• Recorded information:

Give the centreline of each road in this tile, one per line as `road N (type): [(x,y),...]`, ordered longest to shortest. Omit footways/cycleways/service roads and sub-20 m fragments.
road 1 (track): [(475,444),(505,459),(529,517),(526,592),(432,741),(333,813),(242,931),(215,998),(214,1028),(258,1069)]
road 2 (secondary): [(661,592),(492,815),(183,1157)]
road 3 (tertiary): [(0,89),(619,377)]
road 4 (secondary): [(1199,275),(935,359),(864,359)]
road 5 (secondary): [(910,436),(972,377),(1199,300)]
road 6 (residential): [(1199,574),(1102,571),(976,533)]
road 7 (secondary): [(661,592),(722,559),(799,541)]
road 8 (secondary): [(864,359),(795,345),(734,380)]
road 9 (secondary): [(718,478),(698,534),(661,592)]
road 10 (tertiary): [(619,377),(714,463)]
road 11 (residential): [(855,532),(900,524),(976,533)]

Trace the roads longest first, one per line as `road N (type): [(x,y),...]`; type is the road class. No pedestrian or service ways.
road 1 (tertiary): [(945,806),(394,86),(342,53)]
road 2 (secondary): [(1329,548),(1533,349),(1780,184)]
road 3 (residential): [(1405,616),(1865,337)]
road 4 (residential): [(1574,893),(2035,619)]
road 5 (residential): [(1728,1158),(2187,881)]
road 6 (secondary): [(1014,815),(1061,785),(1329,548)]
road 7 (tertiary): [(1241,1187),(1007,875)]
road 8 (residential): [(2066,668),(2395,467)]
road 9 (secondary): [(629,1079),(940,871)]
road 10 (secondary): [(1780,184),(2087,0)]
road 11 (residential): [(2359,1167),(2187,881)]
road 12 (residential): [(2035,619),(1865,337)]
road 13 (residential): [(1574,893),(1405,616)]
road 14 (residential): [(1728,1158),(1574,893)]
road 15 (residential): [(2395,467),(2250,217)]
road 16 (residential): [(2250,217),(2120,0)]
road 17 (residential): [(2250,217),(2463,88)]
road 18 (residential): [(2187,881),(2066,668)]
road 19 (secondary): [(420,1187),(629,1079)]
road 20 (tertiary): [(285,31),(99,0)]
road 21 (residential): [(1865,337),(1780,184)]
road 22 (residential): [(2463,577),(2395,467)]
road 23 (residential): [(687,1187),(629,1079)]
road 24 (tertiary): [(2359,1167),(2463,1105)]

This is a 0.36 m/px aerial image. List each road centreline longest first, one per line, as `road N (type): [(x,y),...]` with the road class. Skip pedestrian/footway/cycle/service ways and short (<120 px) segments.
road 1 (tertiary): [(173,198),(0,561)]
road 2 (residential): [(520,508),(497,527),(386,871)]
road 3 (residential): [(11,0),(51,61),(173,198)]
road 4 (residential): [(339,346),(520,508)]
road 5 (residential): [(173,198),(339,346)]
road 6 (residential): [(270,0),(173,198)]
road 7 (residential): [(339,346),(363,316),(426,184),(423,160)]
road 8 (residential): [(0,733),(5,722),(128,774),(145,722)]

• Directions for this task: Please reproduce the line containing "This is a 0.36" and each line after it to the end of the listing, exactly, with nothing added or left out.

• Task output:
This is a 0.36 m/px aerial image. List each road centreline longest first, one per line, as `road N (type): [(x,y),...]` with the road class. Skip pedestrian/footway/cycle/service ways and short (<120 px) segments.
road 1 (tertiary): [(173,198),(0,561)]
road 2 (residential): [(520,508),(497,527),(386,871)]
road 3 (residential): [(11,0),(51,61),(173,198)]
road 4 (residential): [(339,346),(520,508)]
road 5 (residential): [(173,198),(339,346)]
road 6 (residential): [(270,0),(173,198)]
road 7 (residential): [(339,346),(363,316),(426,184),(423,160)]
road 8 (residential): [(0,733),(5,722),(128,774),(145,722)]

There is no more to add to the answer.